= What the task asks =
Print everything in the records exactly. Leave the pictures out.

= Data section =
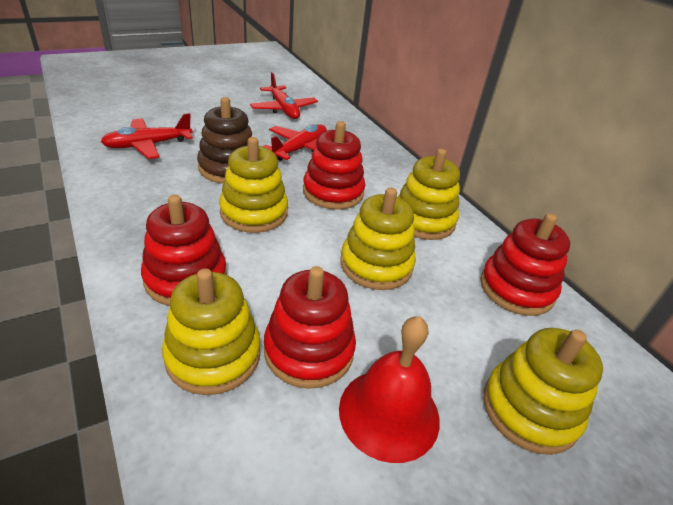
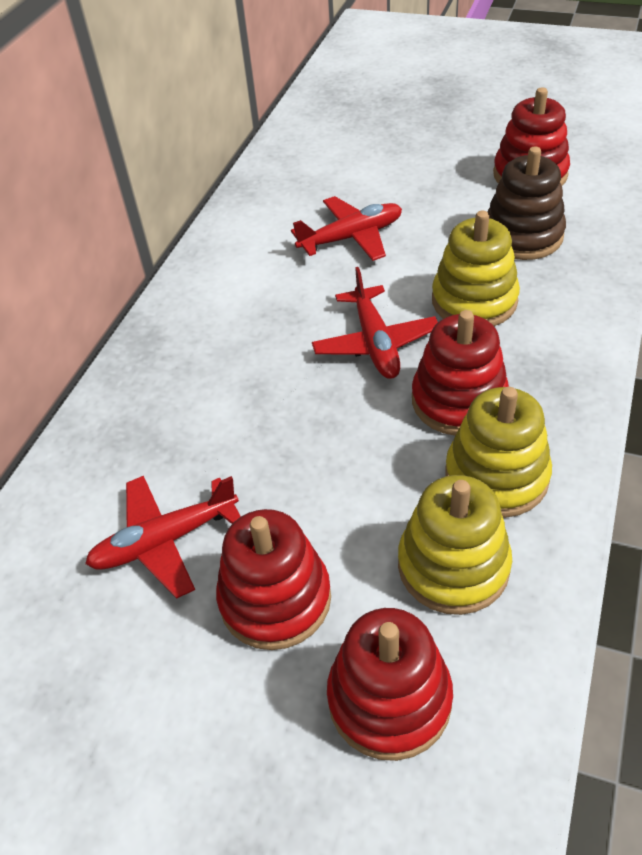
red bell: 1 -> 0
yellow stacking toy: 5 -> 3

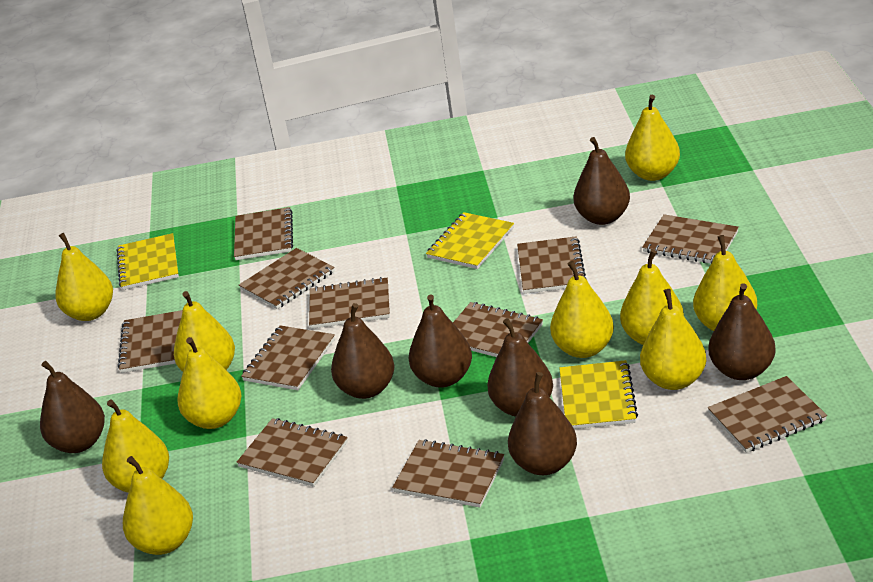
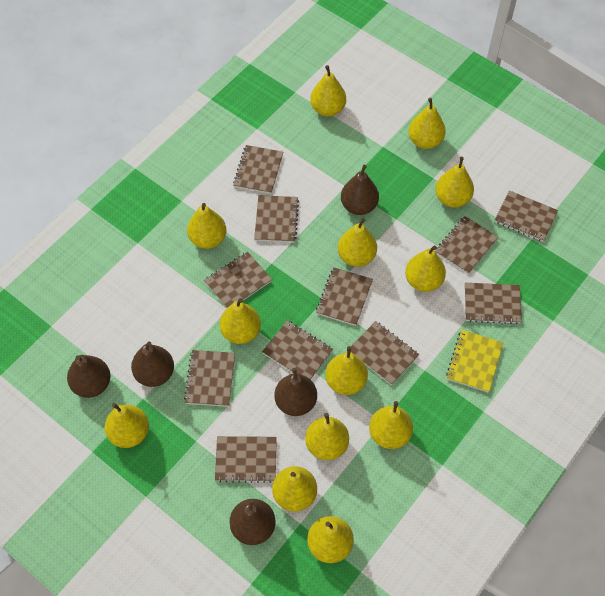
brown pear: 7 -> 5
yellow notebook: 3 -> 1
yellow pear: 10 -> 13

= Expected answer =
red bell: 1 -> 0
yellow stacking toy: 5 -> 3

brown pear: 7 -> 5
yellow notebook: 3 -> 1
yellow pear: 10 -> 13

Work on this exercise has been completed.